--- Exercise data ---
◆ ◆ ◆ ◆ ◆
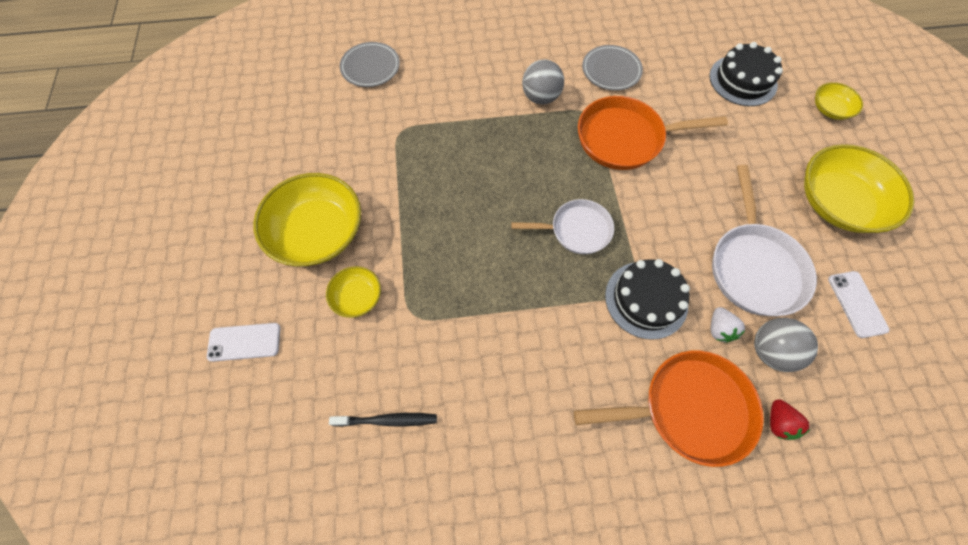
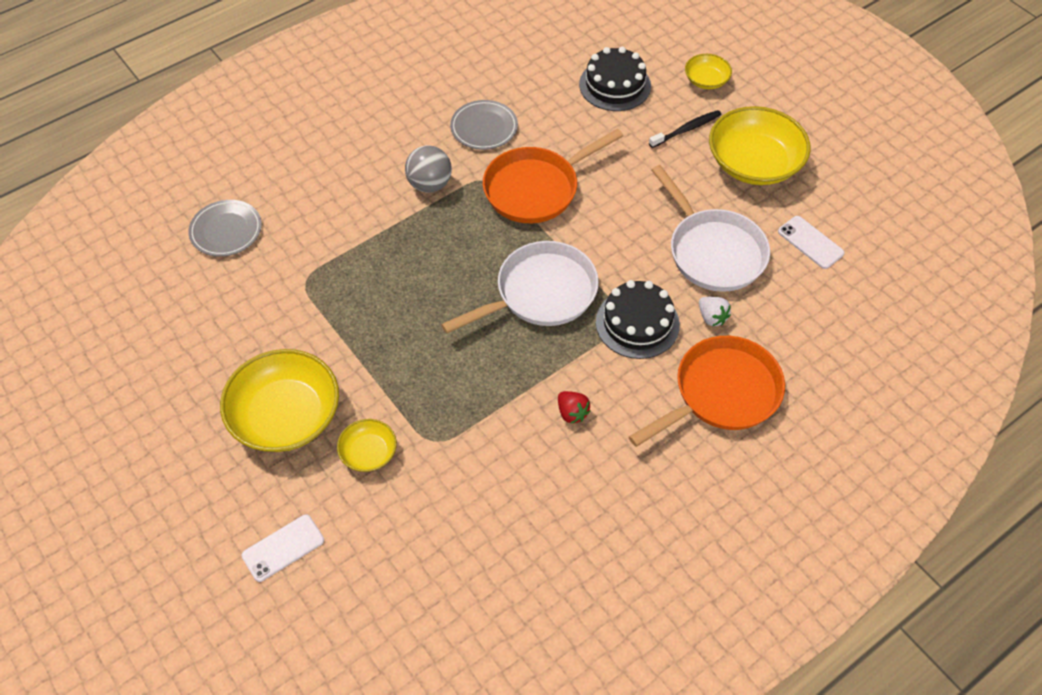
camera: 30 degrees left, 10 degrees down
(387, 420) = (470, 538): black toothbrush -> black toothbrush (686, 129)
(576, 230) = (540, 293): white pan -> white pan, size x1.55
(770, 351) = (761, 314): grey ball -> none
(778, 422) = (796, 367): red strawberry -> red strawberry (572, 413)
◆ ◆ ◆ ◆ ◆
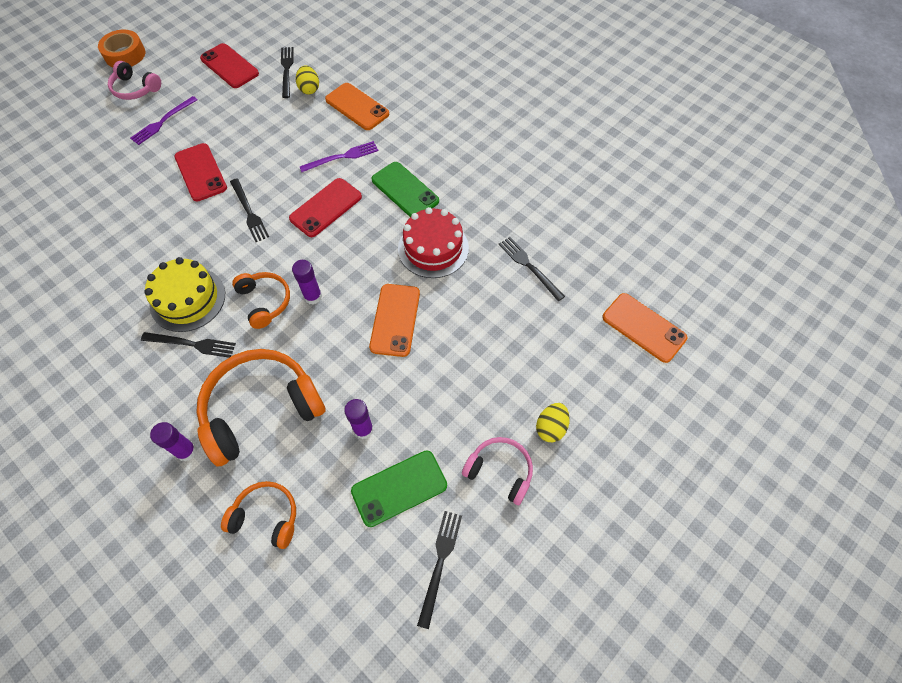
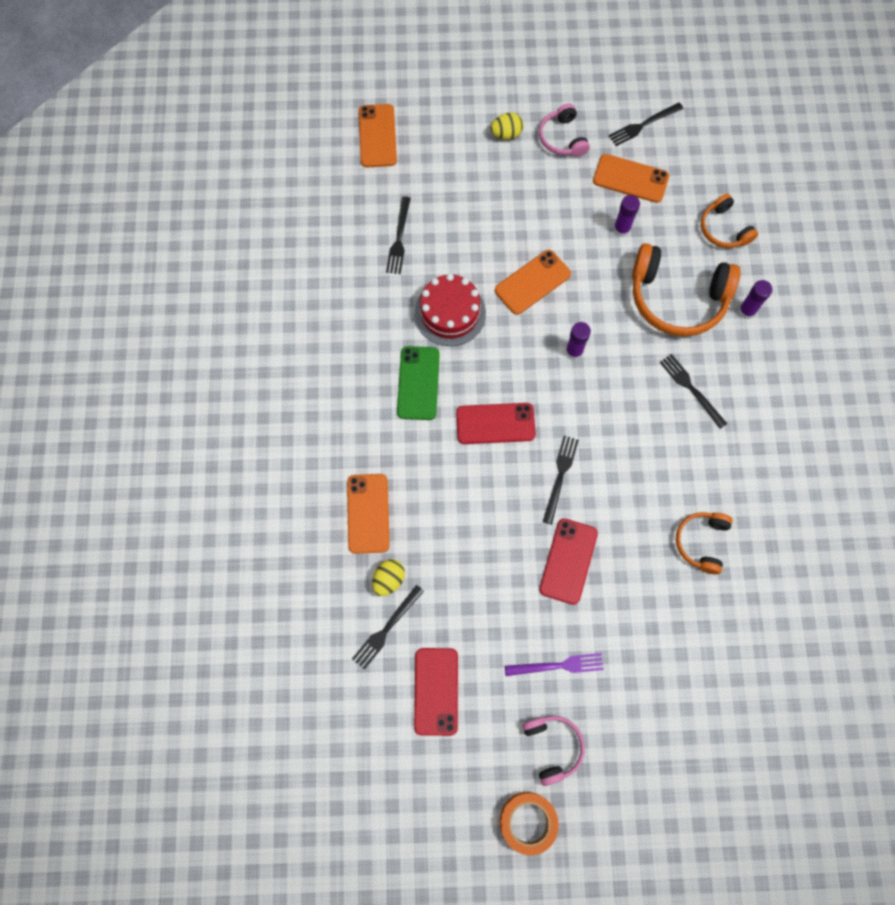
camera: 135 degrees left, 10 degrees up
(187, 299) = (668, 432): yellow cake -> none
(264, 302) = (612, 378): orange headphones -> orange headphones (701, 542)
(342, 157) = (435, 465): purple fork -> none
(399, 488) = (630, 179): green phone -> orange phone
◆ ◆ ◆ ◆ ◆
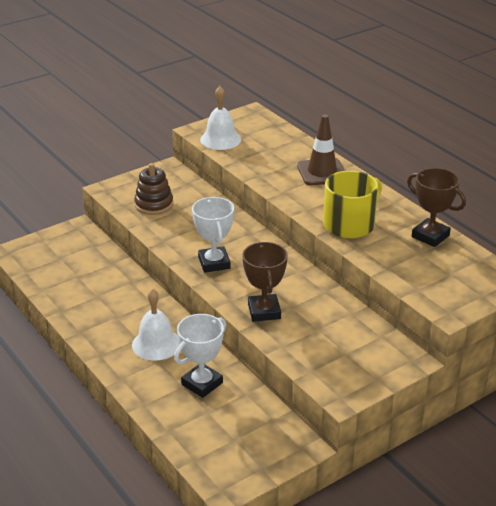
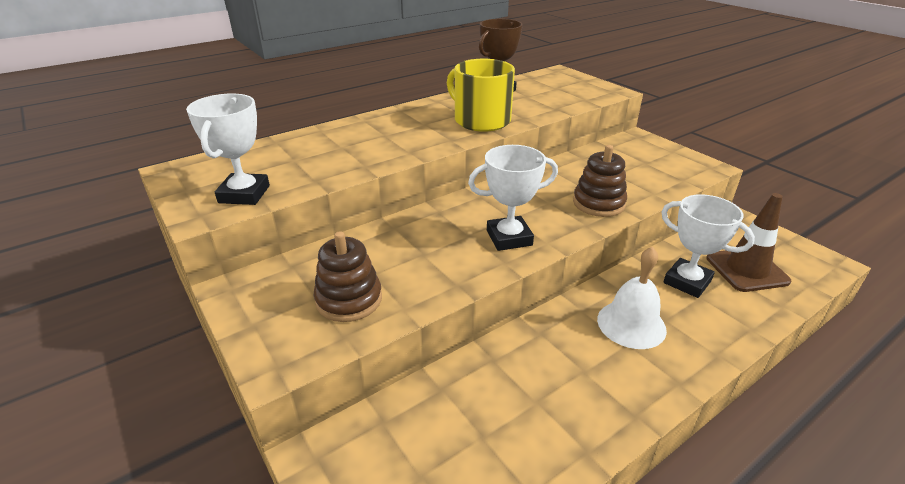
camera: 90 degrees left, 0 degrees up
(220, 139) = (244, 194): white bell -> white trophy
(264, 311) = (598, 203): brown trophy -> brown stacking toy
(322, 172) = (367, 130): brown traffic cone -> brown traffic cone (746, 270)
◆ ◆ ◆ ◆ ◆
--- What to do ---
Everything above from the line with "(220, 139) = (244, 194): white" to the line with "(322, 172) = (367, 130): brown", both included, must be repeated exactly, and nothing outside that range.

--- The answer ---
(220, 139) = (244, 194): white bell -> white trophy
(264, 311) = (598, 203): brown trophy -> brown stacking toy
(322, 172) = (367, 130): brown traffic cone -> brown traffic cone (746, 270)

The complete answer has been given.